## [THE PROBLEM]
Only an exact copy is wanted: the lines from the one holding "DIGITS2 pin VCC: VIN -> 3V3" through the last line below, minus the pictures.

## [Image comparison data]
^^^^

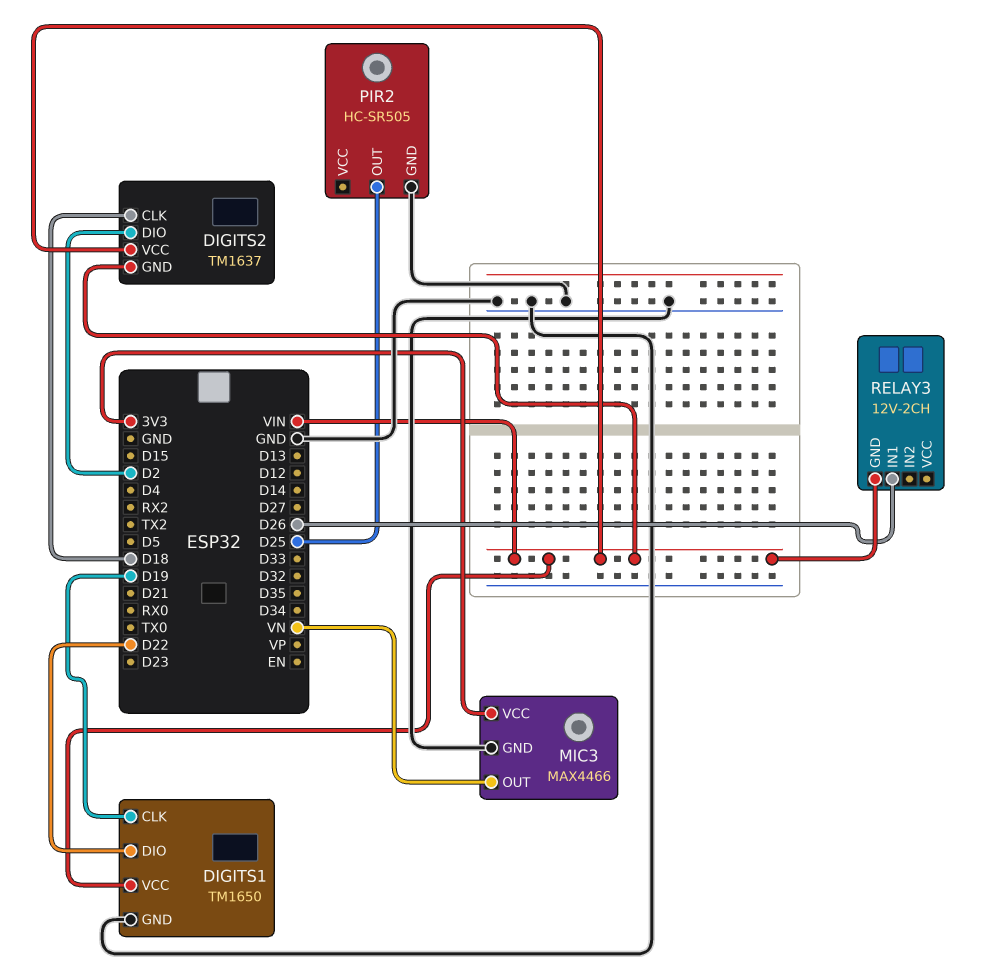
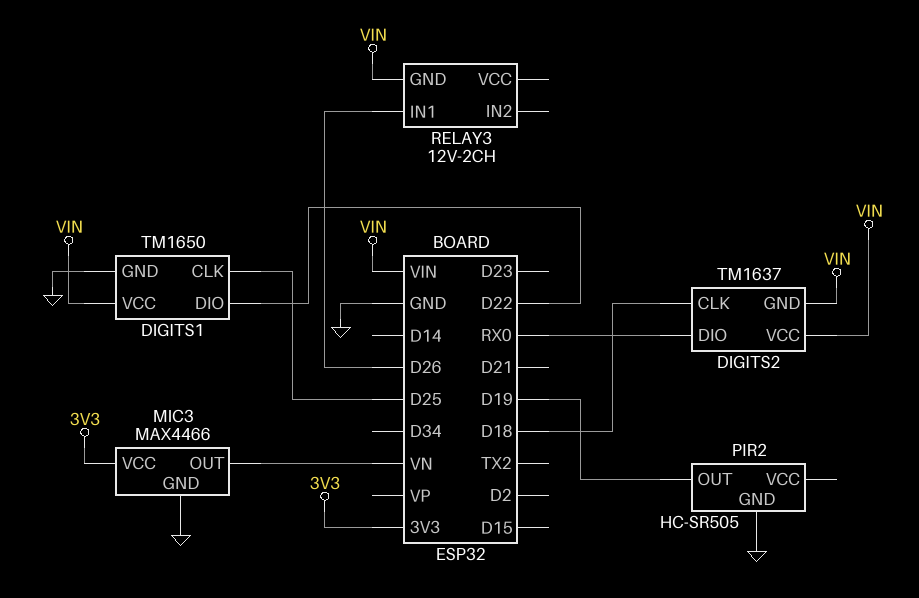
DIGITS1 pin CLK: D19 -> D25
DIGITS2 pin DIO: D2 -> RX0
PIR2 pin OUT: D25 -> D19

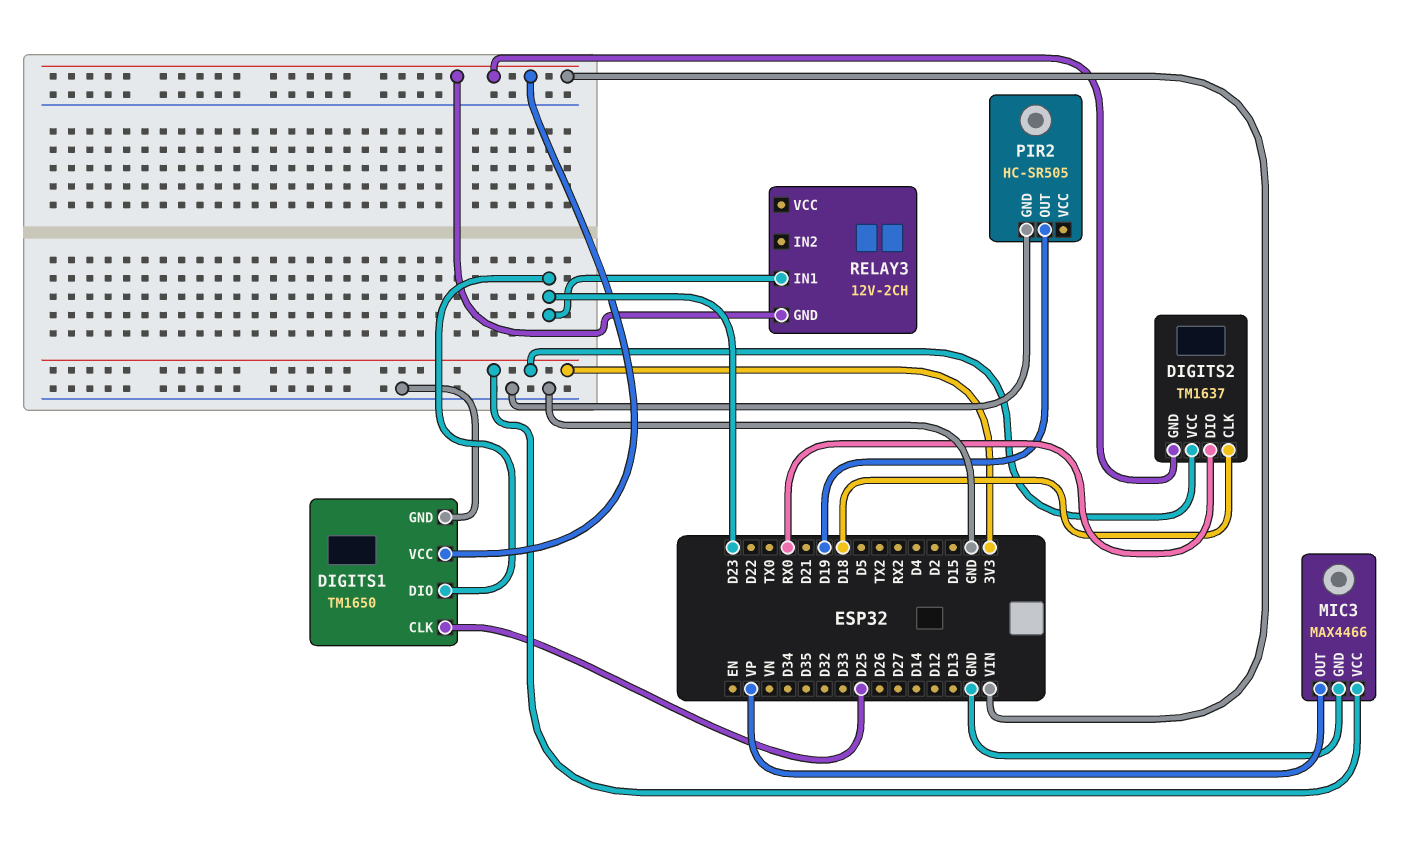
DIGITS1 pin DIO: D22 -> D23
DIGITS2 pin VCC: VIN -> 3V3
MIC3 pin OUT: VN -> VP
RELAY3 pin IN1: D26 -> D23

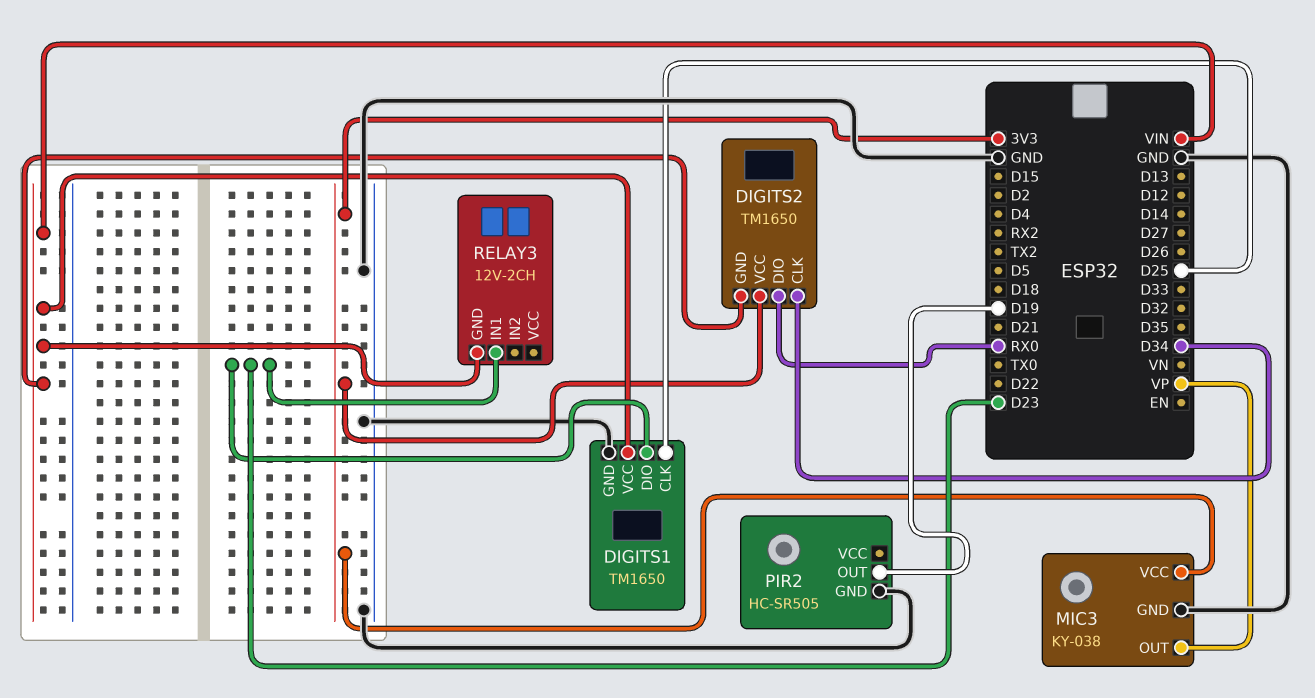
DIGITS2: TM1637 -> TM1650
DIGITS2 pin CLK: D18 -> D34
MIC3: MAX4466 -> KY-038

^^^^

## [ANSWER TO THE EXERCISE]
DIGITS2 pin VCC: VIN -> 3V3
MIC3 pin OUT: VN -> VP
RELAY3 pin IN1: D26 -> D23

DIGITS2: TM1637 -> TM1650
DIGITS2 pin CLK: D18 -> D34
MIC3: MAX4466 -> KY-038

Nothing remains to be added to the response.